Every entry should be repeated exactly. Omit the pictures.

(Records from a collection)
_ _ _
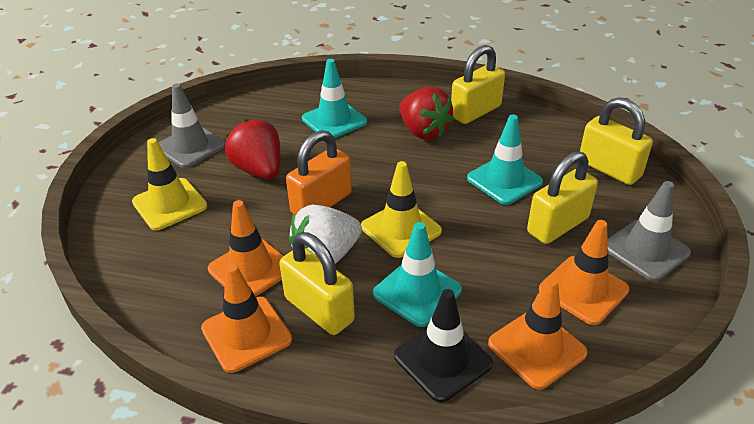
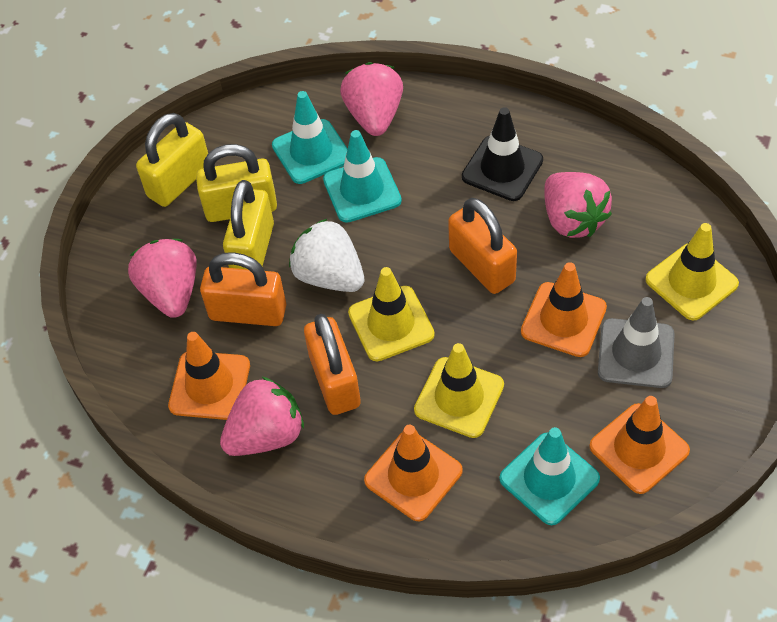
grey traffic cone: 2 -> 1
orange padlock: 1 -> 3
pink strawberry: 0 -> 4
red strawberry: 2 -> 0
yellow padlock: 4 -> 3
yellow traffic cone: 2 -> 3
_ _ _
- Answer section
grey traffic cone: 2 -> 1
orange padlock: 1 -> 3
pink strawberry: 0 -> 4
red strawberry: 2 -> 0
yellow padlock: 4 -> 3
yellow traffic cone: 2 -> 3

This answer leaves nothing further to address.